◆ **Records to use**:
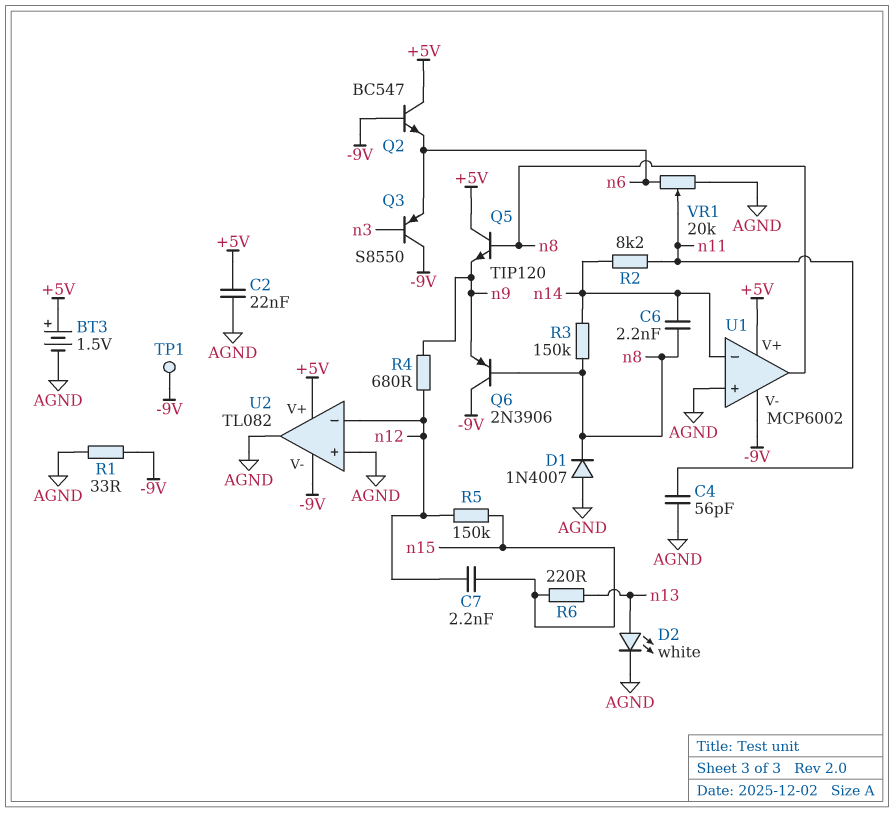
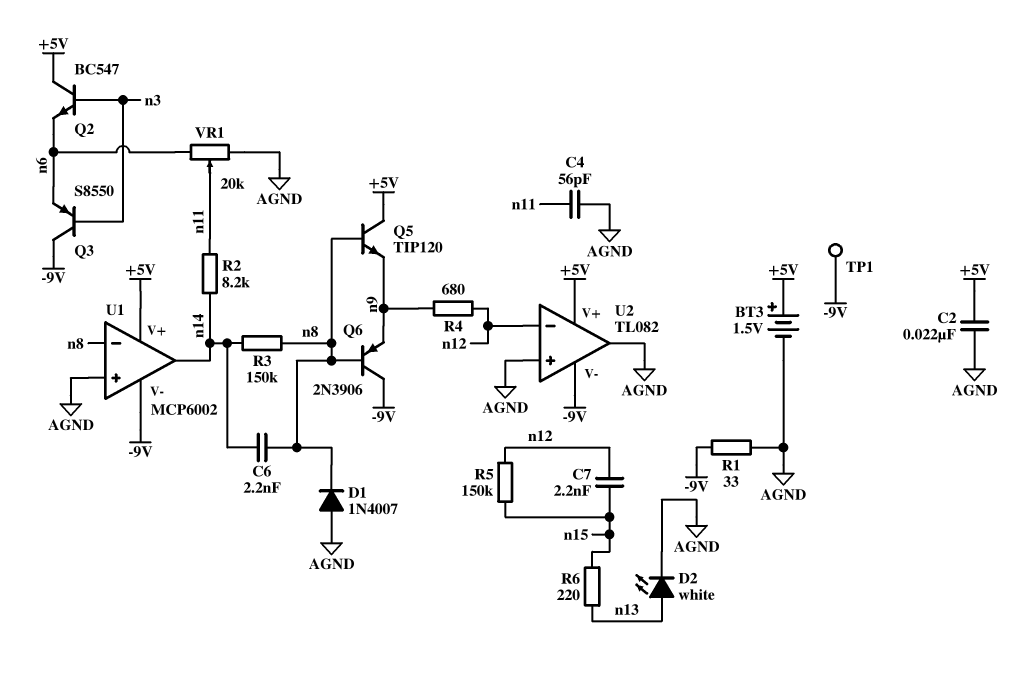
Q2: NPN BC547 (B -9V, C +5V, E n6) -> NPN BC547 (B n3, C +5V, E n6)
U1 pin in-: n14 -> n8
U1 pin out: n8 -> n14

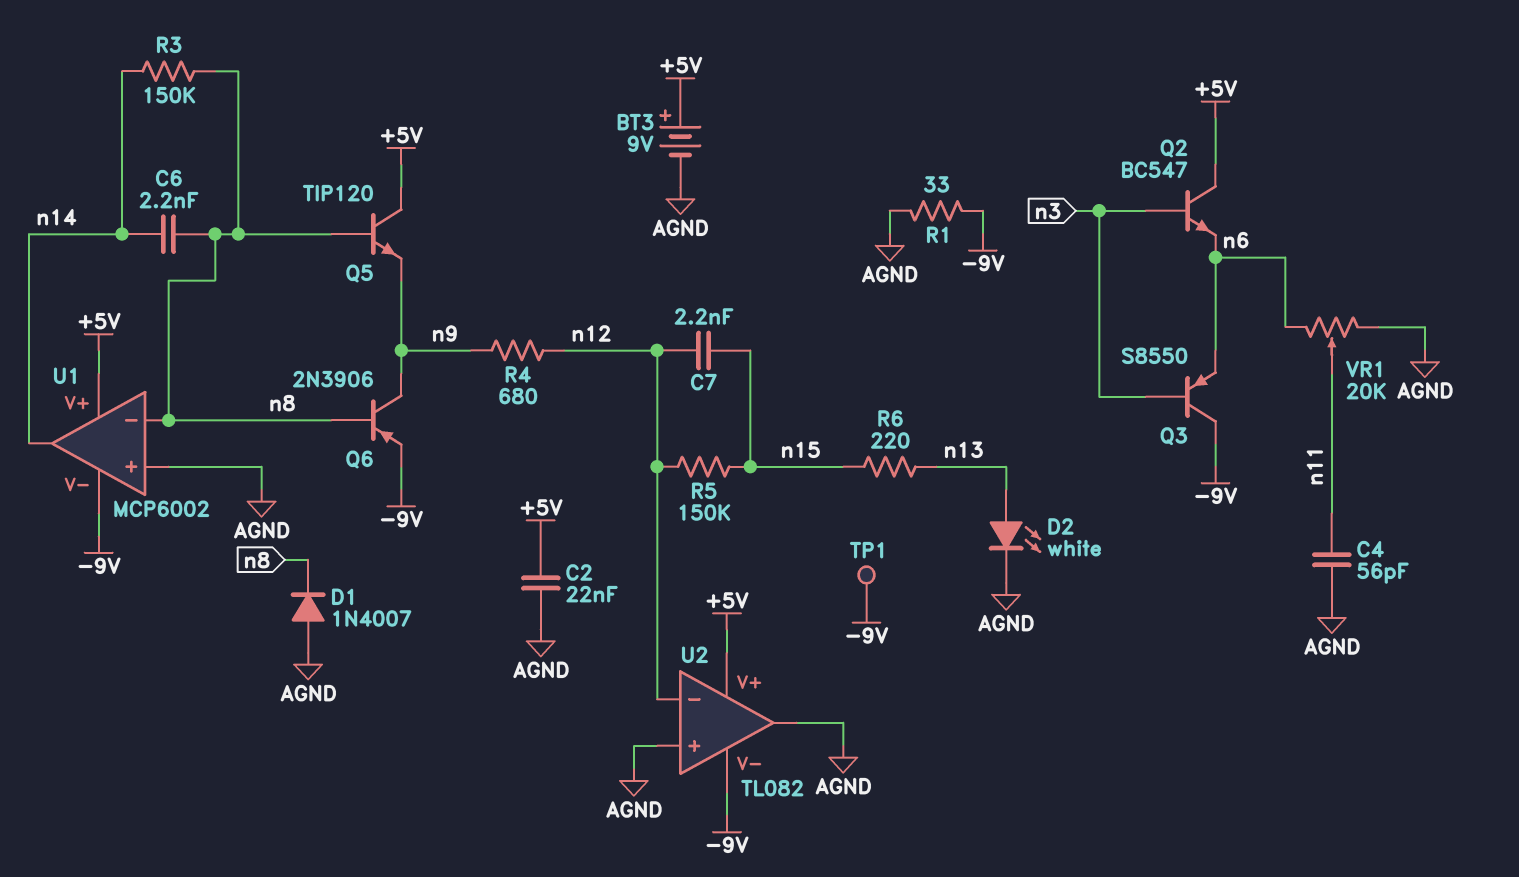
BT3: 1.5V (plus +5V, minus AGND) -> 9V (plus +5V, minus AGND)
Q6: PNP 2N3906 (B n8, C -9V, E n9) -> PNP 2N3906 (B n8, C n9, E -9V)
R2: 8.2k (n11, n14) -> none

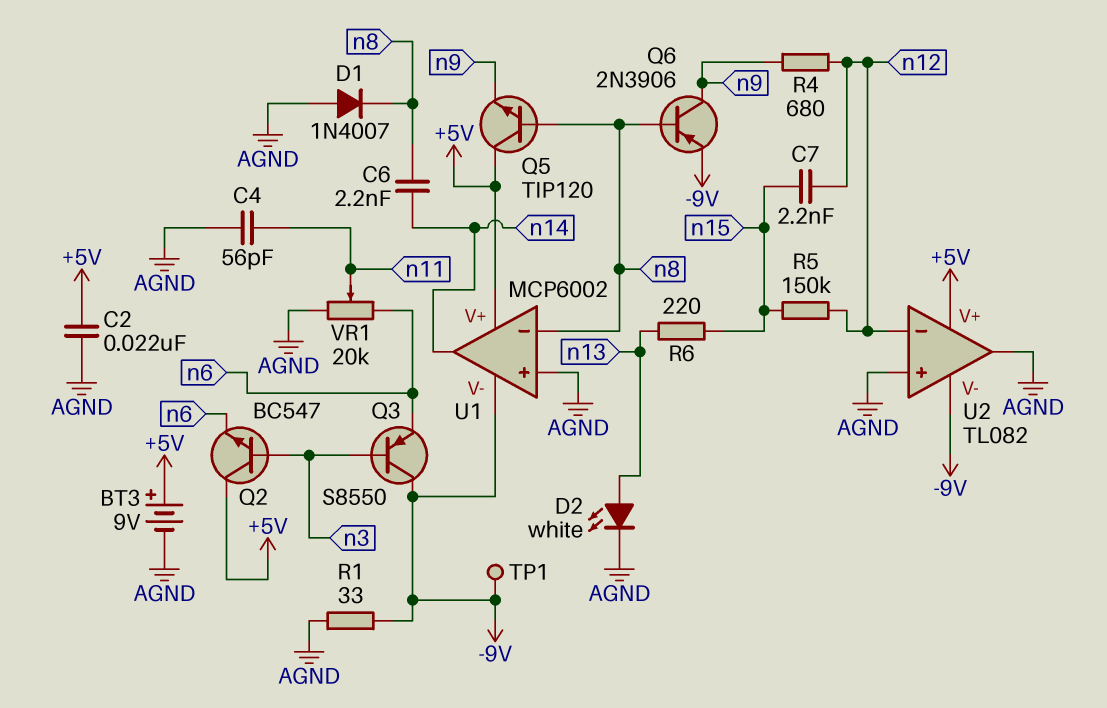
R3: 150k (n8, n14) -> none

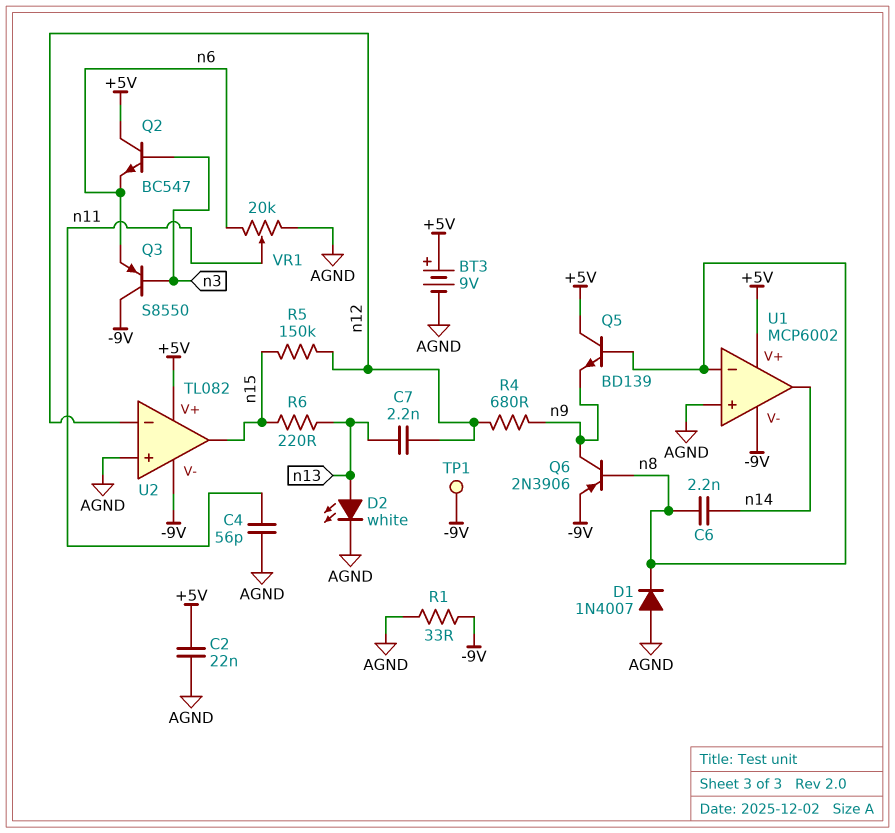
C7: 2.2nF (n12, n15) -> 2.2nF (n12, n13)
Q5: NPN TIP120 (B n8, C +5V, E n9) -> NPN BD139 (B n8, C +5V, E n9)
U2 pin out: AGND -> n15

◆ **What the task asks**: Repeat the records above word for word, apart from the pictures.

◆ **Exercise solution**:
Q2: NPN BC547 (B -9V, C +5V, E n6) -> NPN BC547 (B n3, C +5V, E n6)
U1 pin in-: n14 -> n8
U1 pin out: n8 -> n14

BT3: 1.5V (plus +5V, minus AGND) -> 9V (plus +5V, minus AGND)
Q6: PNP 2N3906 (B n8, C -9V, E n9) -> PNP 2N3906 (B n8, C n9, E -9V)
R2: 8.2k (n11, n14) -> none

R3: 150k (n8, n14) -> none

C7: 2.2nF (n12, n15) -> 2.2nF (n12, n13)
Q5: NPN TIP120 (B n8, C +5V, E n9) -> NPN BD139 (B n8, C +5V, E n9)
U2 pin out: AGND -> n15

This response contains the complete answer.